* DATA EXTRACTS
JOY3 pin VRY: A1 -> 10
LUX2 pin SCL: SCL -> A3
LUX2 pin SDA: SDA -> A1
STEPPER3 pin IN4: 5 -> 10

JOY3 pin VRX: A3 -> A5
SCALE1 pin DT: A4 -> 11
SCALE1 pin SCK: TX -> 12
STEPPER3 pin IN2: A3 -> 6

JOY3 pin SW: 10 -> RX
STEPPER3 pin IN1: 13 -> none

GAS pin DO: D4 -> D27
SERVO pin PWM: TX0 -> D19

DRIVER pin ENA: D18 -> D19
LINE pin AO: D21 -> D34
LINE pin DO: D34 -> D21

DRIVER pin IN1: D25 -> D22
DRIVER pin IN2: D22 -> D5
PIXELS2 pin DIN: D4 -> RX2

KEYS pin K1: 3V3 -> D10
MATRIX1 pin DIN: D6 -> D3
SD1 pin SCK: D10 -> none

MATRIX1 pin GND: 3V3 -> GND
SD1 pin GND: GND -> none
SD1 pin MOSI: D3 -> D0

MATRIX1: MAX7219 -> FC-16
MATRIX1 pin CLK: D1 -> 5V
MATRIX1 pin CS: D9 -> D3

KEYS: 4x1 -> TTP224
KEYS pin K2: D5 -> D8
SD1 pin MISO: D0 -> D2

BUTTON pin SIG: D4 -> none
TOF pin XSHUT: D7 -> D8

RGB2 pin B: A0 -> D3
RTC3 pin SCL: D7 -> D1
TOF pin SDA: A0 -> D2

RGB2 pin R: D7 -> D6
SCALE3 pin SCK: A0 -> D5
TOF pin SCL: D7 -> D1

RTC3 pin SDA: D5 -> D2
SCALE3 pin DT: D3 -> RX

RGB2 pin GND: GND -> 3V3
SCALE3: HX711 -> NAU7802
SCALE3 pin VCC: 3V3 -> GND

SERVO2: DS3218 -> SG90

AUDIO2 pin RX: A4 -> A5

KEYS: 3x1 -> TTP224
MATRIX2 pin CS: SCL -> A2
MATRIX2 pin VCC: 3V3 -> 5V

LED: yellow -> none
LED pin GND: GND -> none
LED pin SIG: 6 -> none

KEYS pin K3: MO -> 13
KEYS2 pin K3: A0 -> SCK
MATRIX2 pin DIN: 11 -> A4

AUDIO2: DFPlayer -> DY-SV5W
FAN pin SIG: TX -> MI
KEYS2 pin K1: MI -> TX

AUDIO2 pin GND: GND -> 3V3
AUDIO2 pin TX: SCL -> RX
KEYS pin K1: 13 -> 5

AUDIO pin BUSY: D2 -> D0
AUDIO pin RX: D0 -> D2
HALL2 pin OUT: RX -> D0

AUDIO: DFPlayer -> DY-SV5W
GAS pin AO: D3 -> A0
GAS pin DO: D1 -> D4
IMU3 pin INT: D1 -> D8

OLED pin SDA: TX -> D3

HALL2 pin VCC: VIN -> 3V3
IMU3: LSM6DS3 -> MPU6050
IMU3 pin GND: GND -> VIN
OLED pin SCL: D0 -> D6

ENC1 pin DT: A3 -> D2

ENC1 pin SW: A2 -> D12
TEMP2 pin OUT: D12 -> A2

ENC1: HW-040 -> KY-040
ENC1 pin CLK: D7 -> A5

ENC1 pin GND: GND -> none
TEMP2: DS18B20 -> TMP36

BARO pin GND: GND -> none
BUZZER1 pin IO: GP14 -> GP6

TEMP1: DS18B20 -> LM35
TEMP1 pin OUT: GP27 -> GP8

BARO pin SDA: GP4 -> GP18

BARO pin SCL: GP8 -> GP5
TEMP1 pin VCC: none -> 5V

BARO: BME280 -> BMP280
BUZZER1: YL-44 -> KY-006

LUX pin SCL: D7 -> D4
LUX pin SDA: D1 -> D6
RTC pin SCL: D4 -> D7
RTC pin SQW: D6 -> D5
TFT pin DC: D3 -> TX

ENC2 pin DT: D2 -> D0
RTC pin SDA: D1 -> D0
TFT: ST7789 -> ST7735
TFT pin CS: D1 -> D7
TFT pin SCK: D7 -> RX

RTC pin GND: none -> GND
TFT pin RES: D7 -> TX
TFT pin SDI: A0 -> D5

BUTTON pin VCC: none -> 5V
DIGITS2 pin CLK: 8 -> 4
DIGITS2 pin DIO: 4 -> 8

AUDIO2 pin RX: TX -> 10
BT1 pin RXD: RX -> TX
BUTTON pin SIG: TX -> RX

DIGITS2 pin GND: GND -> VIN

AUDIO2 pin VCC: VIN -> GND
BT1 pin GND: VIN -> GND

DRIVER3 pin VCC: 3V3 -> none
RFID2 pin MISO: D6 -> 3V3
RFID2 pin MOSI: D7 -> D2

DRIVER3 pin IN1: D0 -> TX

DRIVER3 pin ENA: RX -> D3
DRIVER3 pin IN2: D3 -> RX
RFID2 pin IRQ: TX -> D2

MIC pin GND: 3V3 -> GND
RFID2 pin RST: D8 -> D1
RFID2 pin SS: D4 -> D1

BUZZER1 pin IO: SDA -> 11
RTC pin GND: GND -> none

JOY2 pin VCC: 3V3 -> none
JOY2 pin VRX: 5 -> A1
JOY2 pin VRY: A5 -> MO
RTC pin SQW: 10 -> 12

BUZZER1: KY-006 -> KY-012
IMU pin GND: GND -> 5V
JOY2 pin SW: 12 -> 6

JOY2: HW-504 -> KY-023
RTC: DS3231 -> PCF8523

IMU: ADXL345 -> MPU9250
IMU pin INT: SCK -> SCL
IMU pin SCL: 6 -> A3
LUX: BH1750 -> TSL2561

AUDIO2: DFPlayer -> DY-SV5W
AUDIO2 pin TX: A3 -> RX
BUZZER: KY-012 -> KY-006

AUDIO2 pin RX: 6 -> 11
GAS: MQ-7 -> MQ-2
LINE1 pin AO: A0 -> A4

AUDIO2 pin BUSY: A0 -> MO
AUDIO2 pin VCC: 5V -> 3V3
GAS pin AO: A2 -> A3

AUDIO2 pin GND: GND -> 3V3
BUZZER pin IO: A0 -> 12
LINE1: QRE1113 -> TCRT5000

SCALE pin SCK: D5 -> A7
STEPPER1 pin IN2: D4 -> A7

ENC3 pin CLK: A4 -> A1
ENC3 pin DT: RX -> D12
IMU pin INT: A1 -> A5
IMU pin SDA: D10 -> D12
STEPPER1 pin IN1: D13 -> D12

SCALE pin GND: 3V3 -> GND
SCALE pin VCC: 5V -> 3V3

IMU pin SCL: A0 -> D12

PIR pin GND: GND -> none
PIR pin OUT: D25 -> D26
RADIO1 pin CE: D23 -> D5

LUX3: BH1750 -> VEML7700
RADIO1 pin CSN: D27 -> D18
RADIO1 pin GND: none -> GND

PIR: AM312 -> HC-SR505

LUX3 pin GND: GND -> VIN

* WHAT YOU NEED TO DO
Write out every line of the preceding listing that contains "BUTTON".

* YOUR SOLUTION
BUTTON pin SIG: D4 -> none
BUTTON pin VCC: none -> 5V
BUTTON pin SIG: TX -> RX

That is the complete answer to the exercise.